■ **Input data**

════════════════

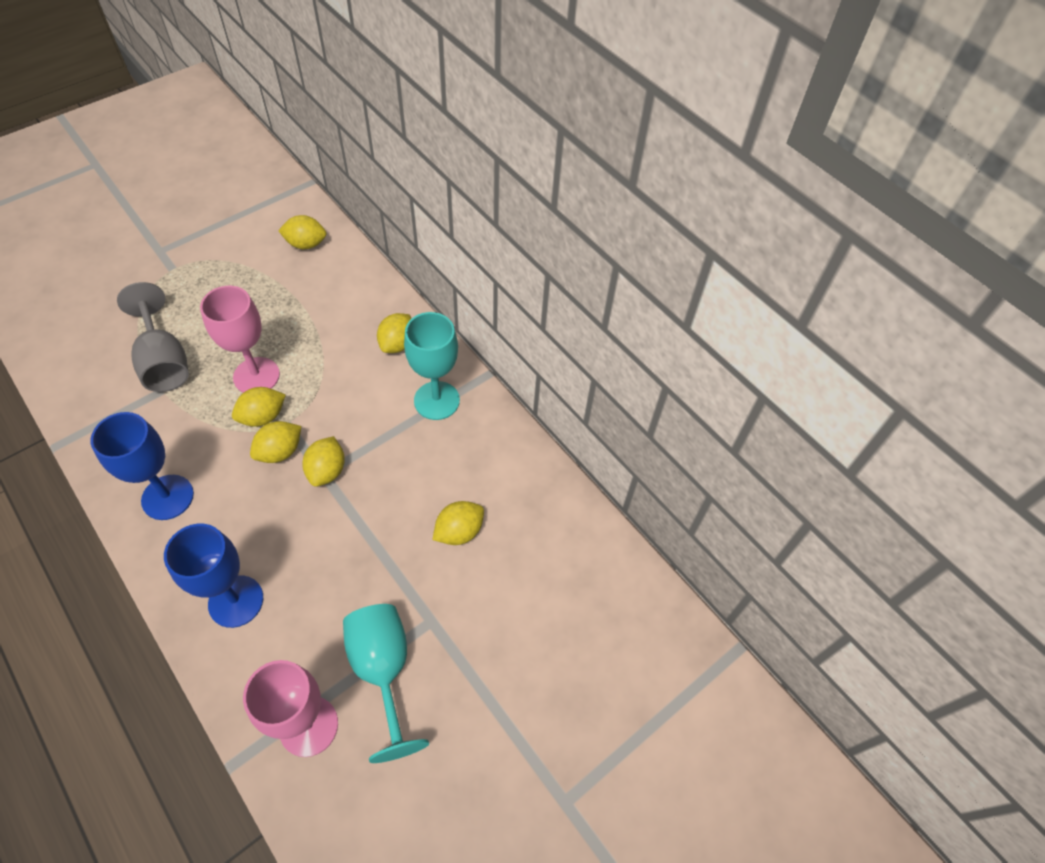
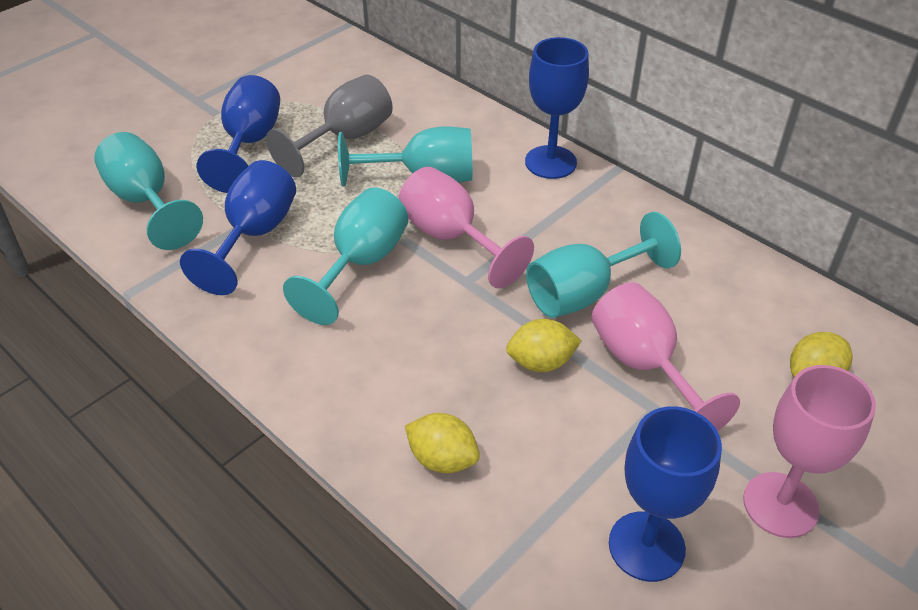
blue goblet: 2 -> 4
pink goblet: 2 -> 3
turquoise goblet: 2 -> 4
yellow lemon: 6 -> 3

════════════════

■ **What you have to do**
Report how many lines in the data include the string "goblet", giving nothing but that number.

■ **Result of this exercise**
3